**Your task**
Give the data below again exactly as it stands. Omit the pictures.

(Record set begins)

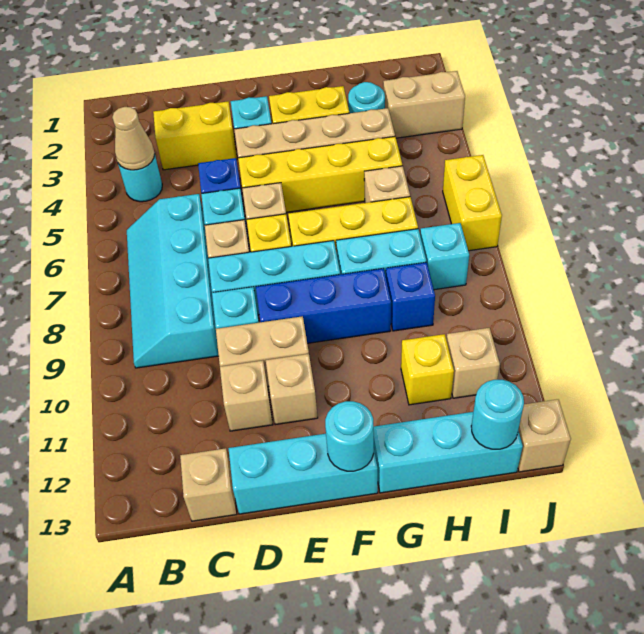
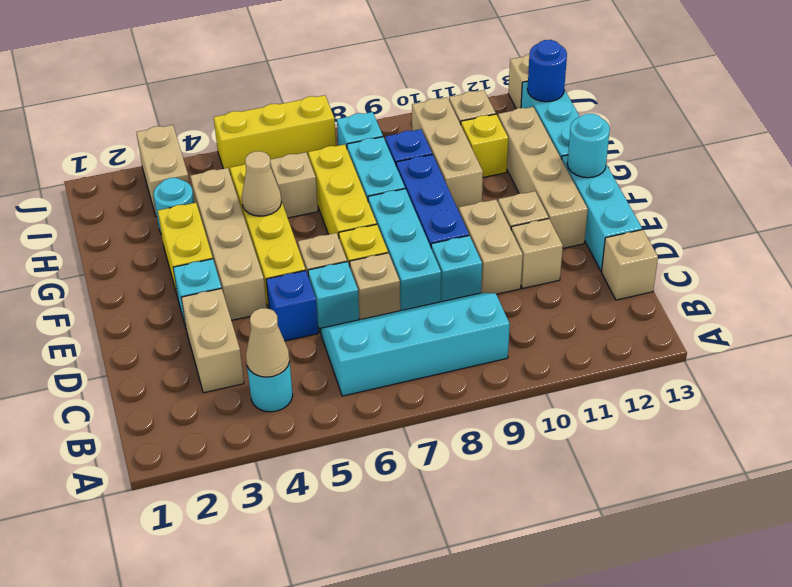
cyan slope B6:C9 level 1 top C -> cyan slope B6:C9 level 1 top B
yellow brick C3:D3 level 1 -> tan brick C3:D3 level 1
none -> tan brick E12:H12 level 1
none -> tan cone G5 level 2
none -> tan brick G10:I10 level 1
cyan round brick I13 level 2 -> blue round brick I13 level 2
yellow brick J6:J7 level 1 -> yellow brick J5:J7 level 1

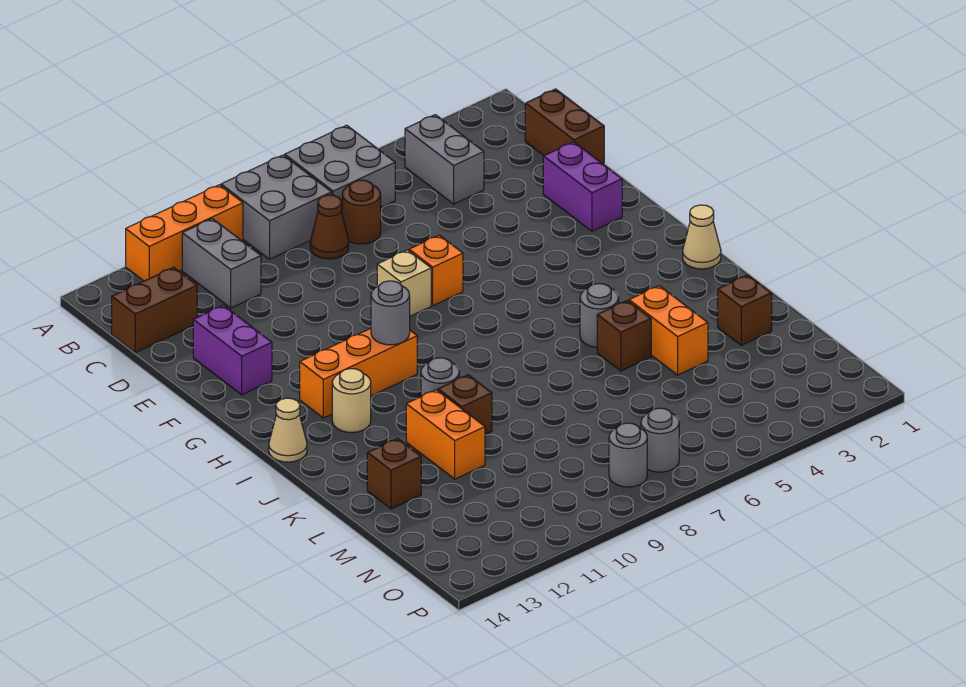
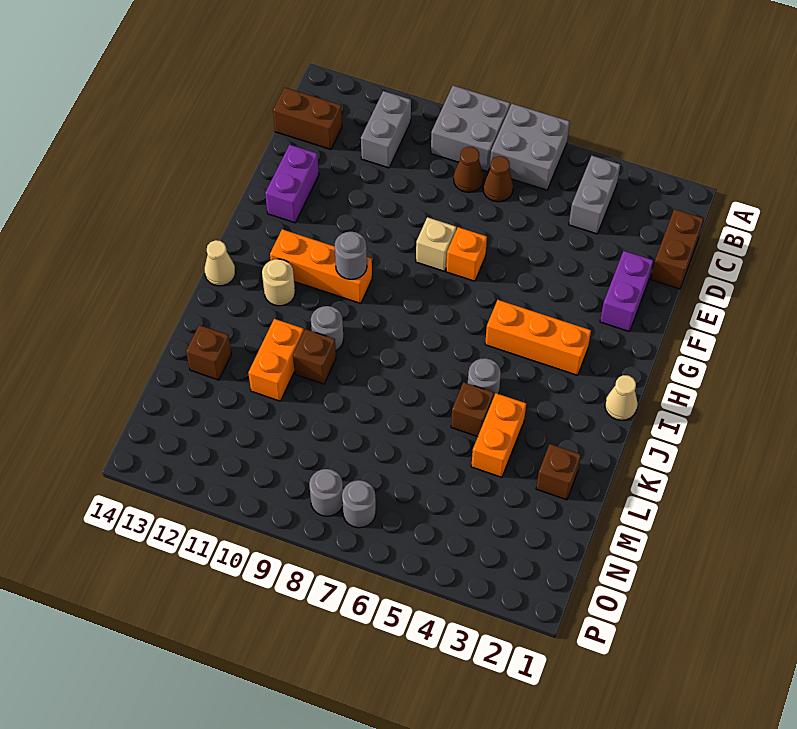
orange brick A10:A12 level 1 -> orange brick H3:H5 level 1
brown round brick C7 level 1 -> brown cone C7 level 1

(Record set ends)

**Problem solution**
cyan slope B6:C9 level 1 top C -> cyan slope B6:C9 level 1 top B
yellow brick C3:D3 level 1 -> tan brick C3:D3 level 1
none -> tan brick E12:H12 level 1
none -> tan cone G5 level 2
none -> tan brick G10:I10 level 1
cyan round brick I13 level 2 -> blue round brick I13 level 2
yellow brick J6:J7 level 1 -> yellow brick J5:J7 level 1

orange brick A10:A12 level 1 -> orange brick H3:H5 level 1
brown round brick C7 level 1 -> brown cone C7 level 1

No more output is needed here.